[Stored items]
* * * * * * * * *

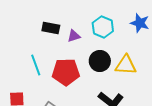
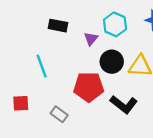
purple triangle: (74, 36) -> (91, 39), moved, turned -32
red pentagon: (66, 72) -> (89, 87), moved

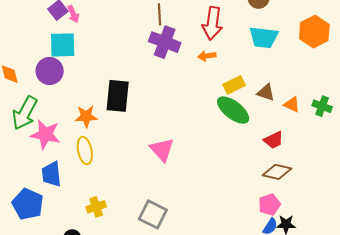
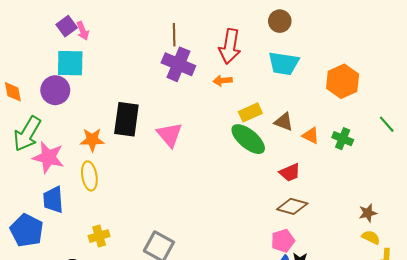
orange hexagon: (314, 32) -> (343, 81), moved
pink triangle: (162, 150) -> (170, 135), moved

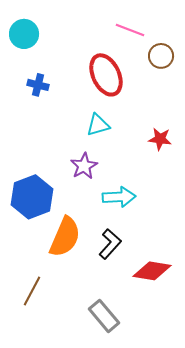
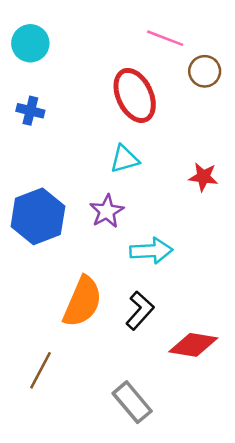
blue cross: (38, 85) -> (30, 111), moved
blue hexagon: (32, 197) -> (38, 216), moved

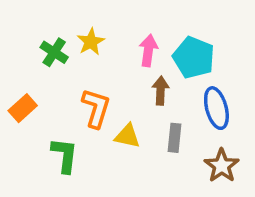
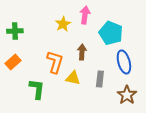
yellow star: (91, 42) -> (63, 24), moved
pink arrow: (148, 51) -> (85, 15), moved
green cross: (54, 52) -> (15, 31), moved, turned -35
brown arrow: (161, 91) -> (82, 52), moved

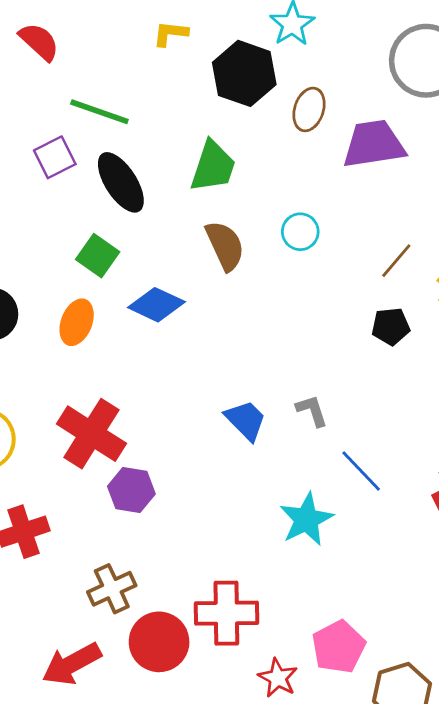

* * * * * * * * *

## [INSTRUCTIONS TO FOLLOW]
In the records above, find the line that contains "yellow star: (91, 42) -> (63, 24), moved". Print it and every later line exactly, omitting the pictures.

## [ANSWER TO THE PROBLEM]
yellow star: (91, 42) -> (63, 24), moved
pink arrow: (148, 51) -> (85, 15), moved
green cross: (54, 52) -> (15, 31), moved, turned -35
brown arrow: (161, 91) -> (82, 52), moved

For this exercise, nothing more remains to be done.